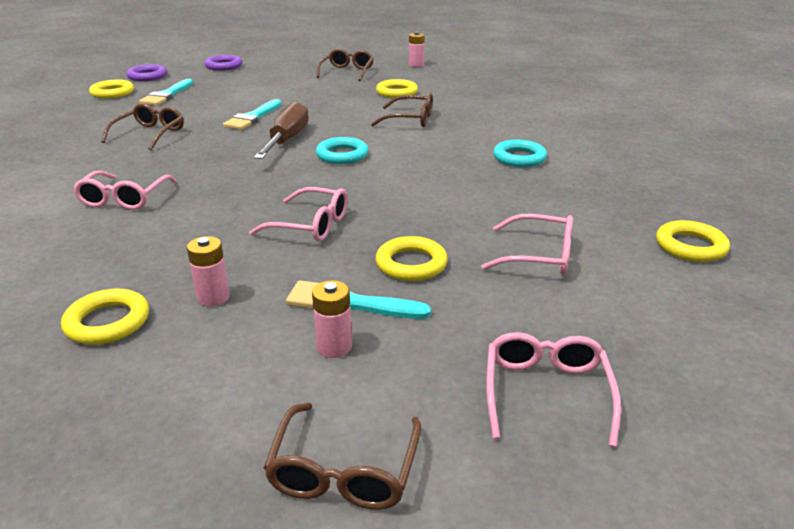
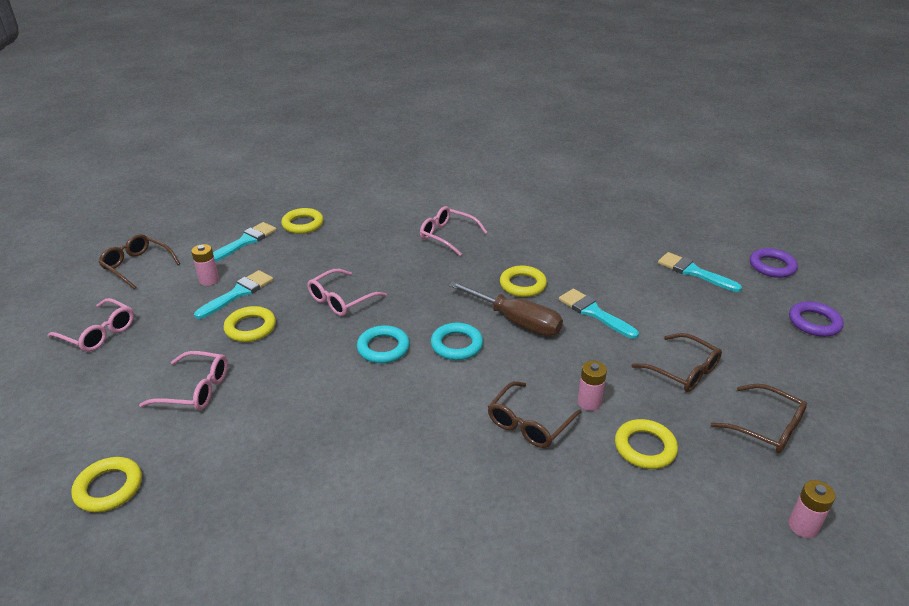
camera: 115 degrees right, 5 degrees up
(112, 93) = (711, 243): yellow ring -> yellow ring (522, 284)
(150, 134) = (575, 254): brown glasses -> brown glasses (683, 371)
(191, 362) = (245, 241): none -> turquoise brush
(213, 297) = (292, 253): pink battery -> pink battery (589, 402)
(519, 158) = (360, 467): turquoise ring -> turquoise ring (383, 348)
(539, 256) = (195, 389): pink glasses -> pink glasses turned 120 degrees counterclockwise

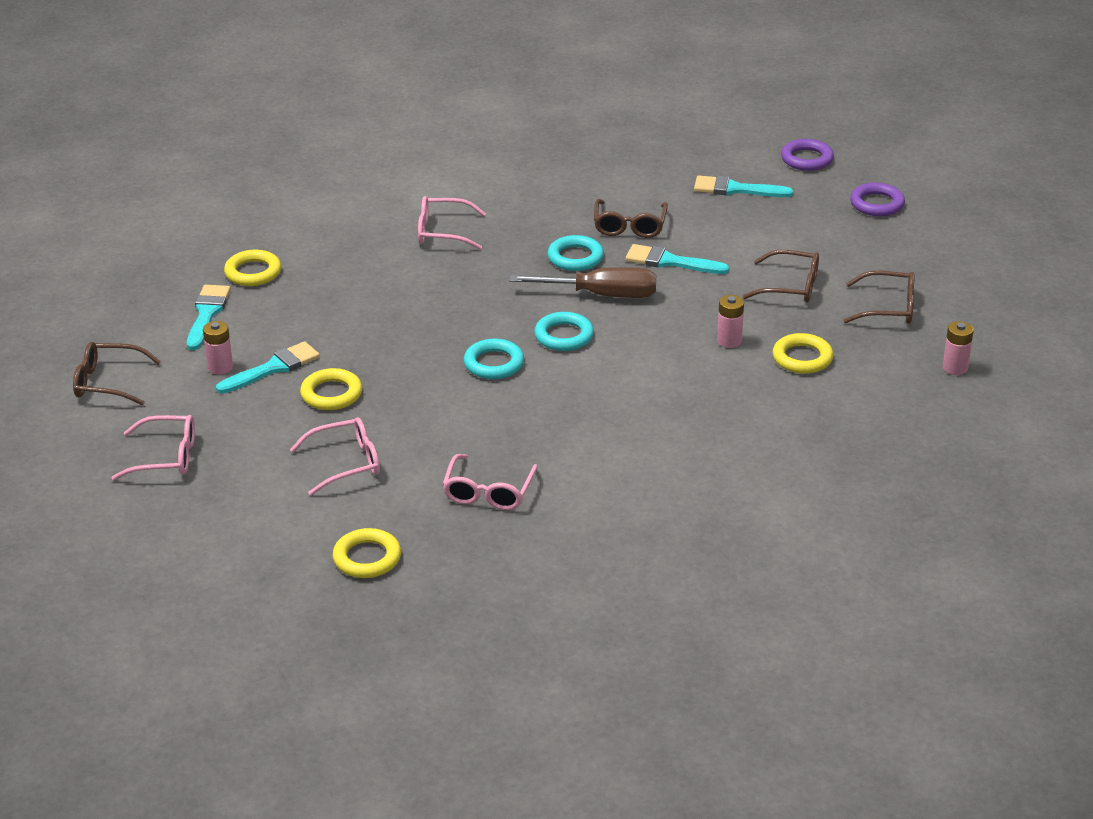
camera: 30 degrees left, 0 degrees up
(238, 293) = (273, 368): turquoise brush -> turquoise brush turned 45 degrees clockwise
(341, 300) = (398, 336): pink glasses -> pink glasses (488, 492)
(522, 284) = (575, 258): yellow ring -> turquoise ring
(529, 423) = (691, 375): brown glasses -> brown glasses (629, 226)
================================
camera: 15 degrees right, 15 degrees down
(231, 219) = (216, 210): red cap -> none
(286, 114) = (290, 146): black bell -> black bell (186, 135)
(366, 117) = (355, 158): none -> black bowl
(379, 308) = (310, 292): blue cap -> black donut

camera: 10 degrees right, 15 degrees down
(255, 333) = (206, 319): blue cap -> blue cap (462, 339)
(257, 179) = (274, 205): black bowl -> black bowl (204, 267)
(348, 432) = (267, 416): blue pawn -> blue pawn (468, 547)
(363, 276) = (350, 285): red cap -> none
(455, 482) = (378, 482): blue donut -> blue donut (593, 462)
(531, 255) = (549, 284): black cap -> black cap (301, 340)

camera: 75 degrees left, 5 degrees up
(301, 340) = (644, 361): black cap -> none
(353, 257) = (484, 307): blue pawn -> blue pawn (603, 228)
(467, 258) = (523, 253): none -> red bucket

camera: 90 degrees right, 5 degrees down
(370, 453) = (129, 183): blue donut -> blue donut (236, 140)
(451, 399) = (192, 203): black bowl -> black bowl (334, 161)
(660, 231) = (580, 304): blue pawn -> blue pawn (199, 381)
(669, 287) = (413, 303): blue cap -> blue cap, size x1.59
================================
** Try it **
Your answer must be everything above from the line with "camera: 115 degrees right, 5 degrees up" down to the line with "(529, 423) = (691, 375): brown", word for word, and no pictures.

** Exercise answer **
camera: 115 degrees right, 5 degrees up
(112, 93) = (711, 243): yellow ring -> yellow ring (522, 284)
(150, 134) = (575, 254): brown glasses -> brown glasses (683, 371)
(191, 362) = (245, 241): none -> turquoise brush
(213, 297) = (292, 253): pink battery -> pink battery (589, 402)
(519, 158) = (360, 467): turquoise ring -> turquoise ring (383, 348)
(539, 256) = (195, 389): pink glasses -> pink glasses turned 120 degrees counterclockwise

camera: 30 degrees left, 0 degrees up
(238, 293) = (273, 368): turquoise brush -> turquoise brush turned 45 degrees clockwise
(341, 300) = (398, 336): pink glasses -> pink glasses (488, 492)
(522, 284) = (575, 258): yellow ring -> turquoise ring
(529, 423) = (691, 375): brown glasses -> brown glasses (629, 226)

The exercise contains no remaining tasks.